▼

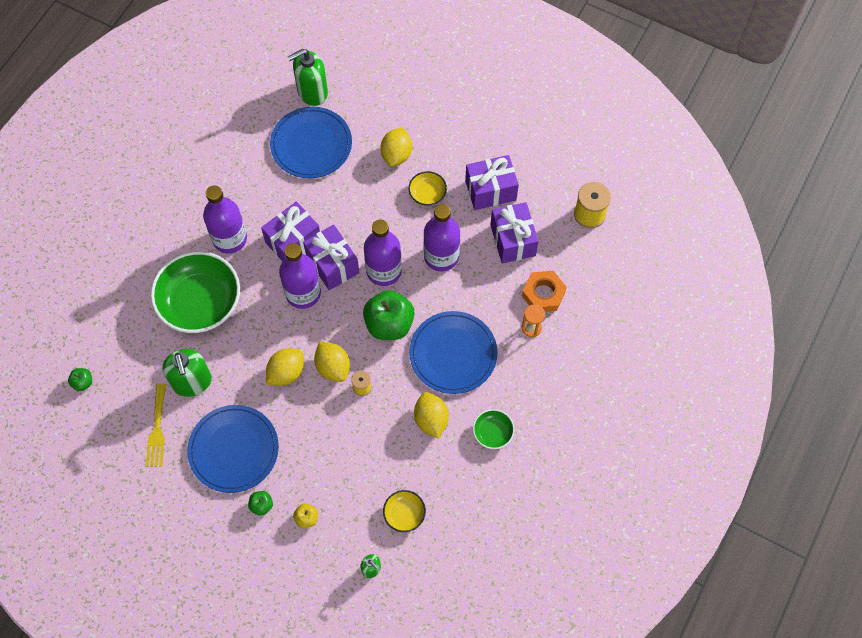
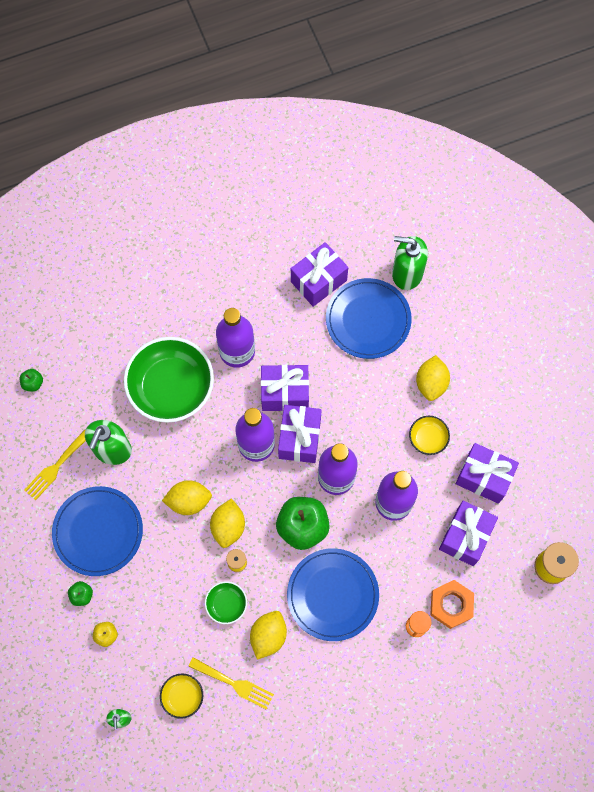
camera: 40 degrees right, 5 degrees up
(249, 144) = (318, 281): none -> purple gift
(396, 154) = (431, 383): yellow lemon -> yellow lemon turned 45 degrees counterclockwise
(435, 473) = (234, 684): none -> yellow fork
(493, 432) = (308, 689): green bowl -> green bowl (226, 604)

▲

**What the task asks**
From the line with "(435, 473) = (234, 684): none -> yellow fork" to the last line of the material, give every line again exactly, and only those lines.

**Solution below**
(435, 473) = (234, 684): none -> yellow fork
(493, 432) = (308, 689): green bowl -> green bowl (226, 604)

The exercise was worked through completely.